┌─ Data supplied

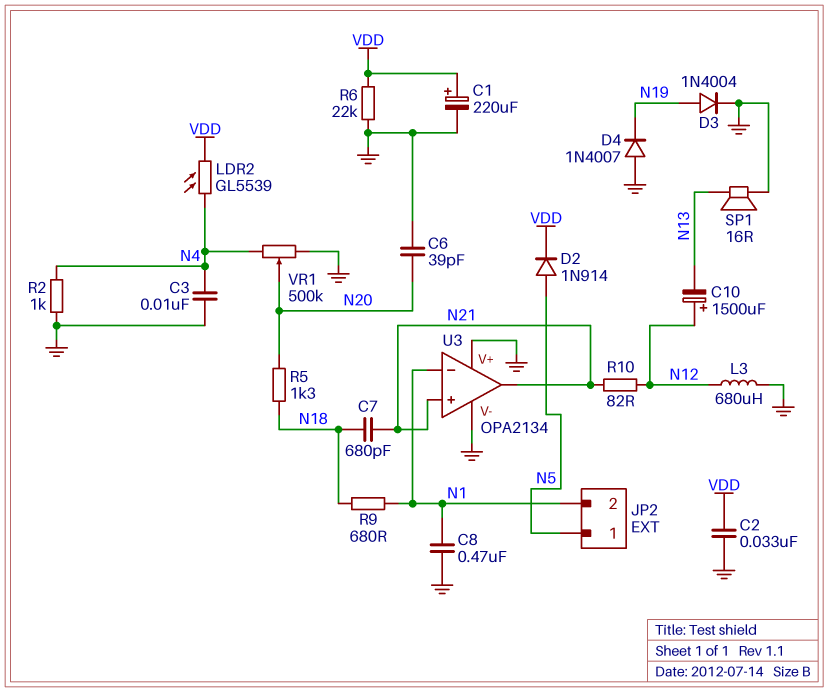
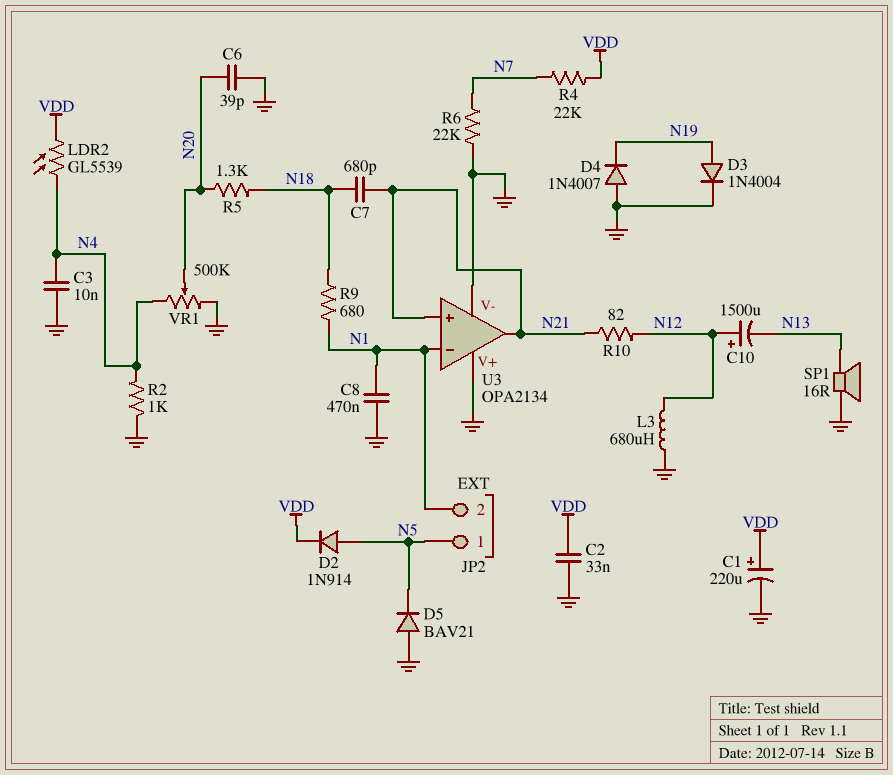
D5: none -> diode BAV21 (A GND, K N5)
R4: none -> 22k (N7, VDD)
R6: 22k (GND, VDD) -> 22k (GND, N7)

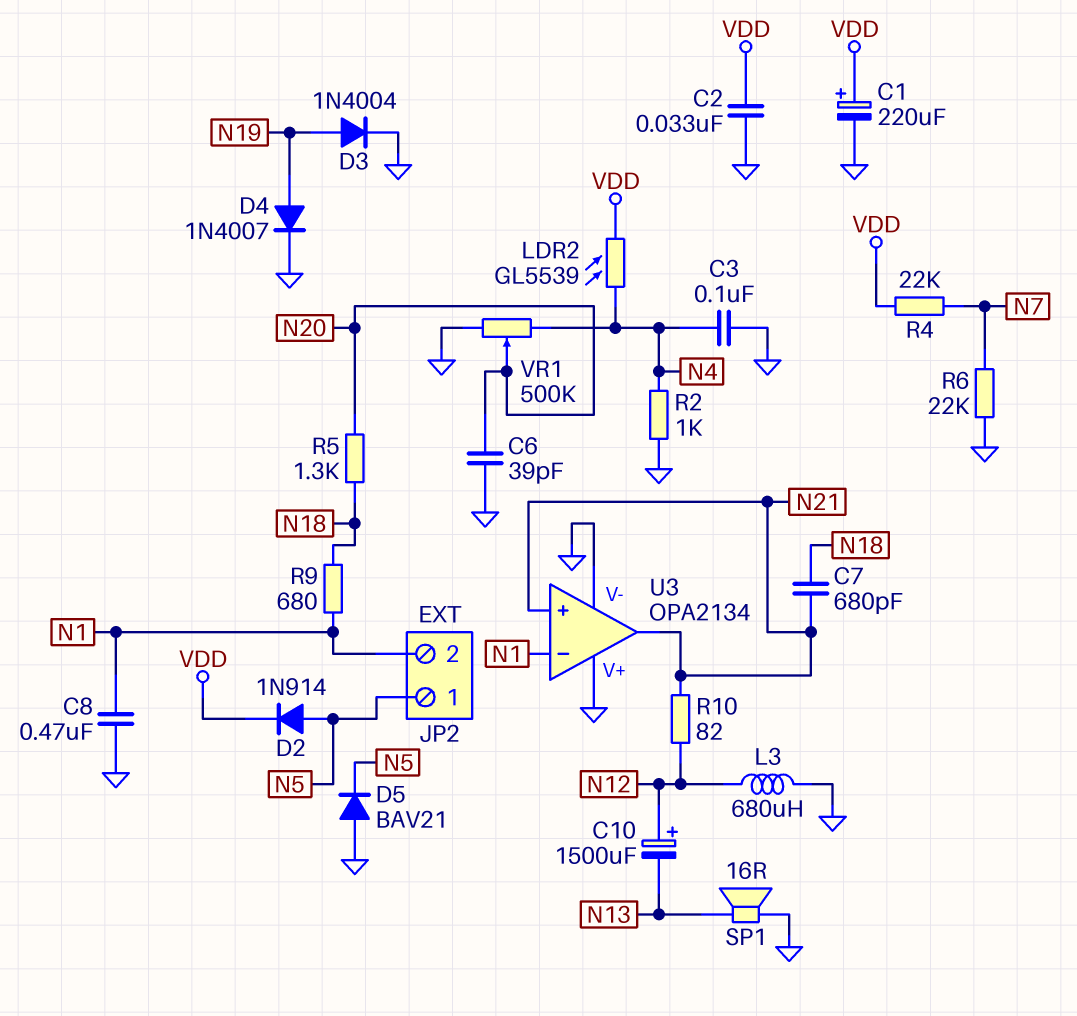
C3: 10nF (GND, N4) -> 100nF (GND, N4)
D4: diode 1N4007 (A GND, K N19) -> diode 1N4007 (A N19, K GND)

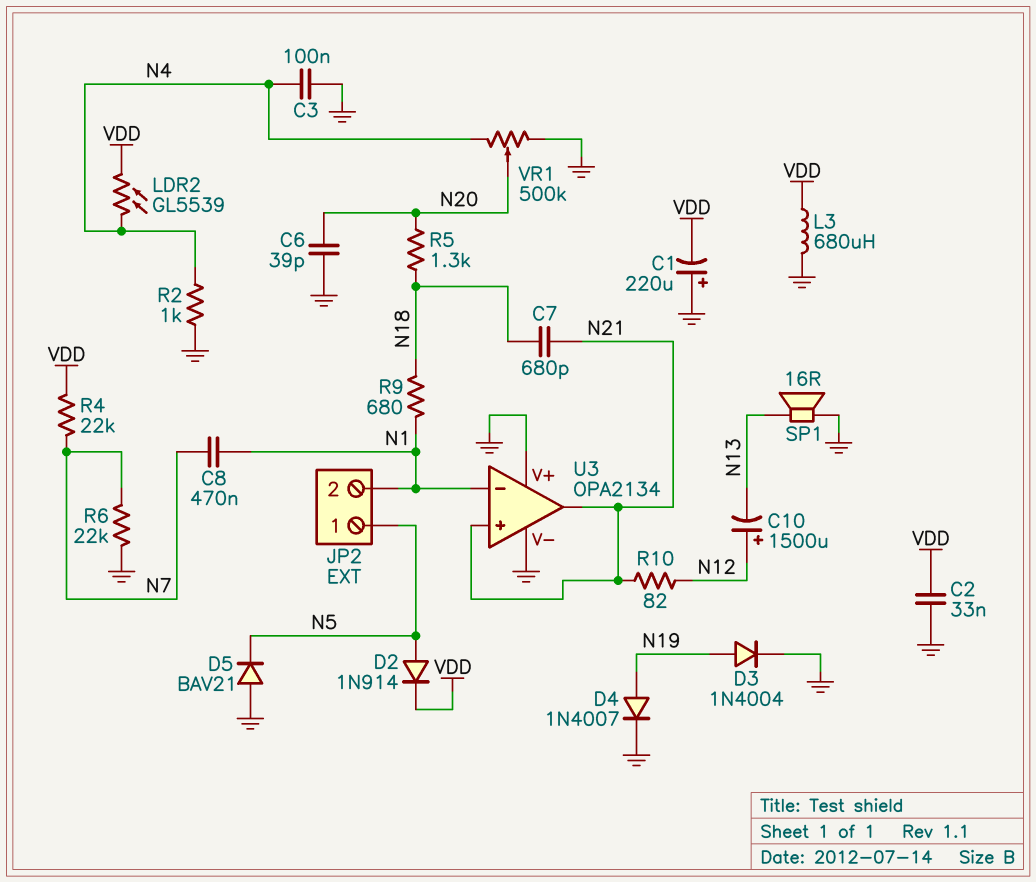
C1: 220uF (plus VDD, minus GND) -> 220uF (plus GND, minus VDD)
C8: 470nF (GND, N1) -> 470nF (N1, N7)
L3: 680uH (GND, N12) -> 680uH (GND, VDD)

└─

• _Brief_
In the material above, how many lines include the word "none"? State that number alone.

• _Response below_
2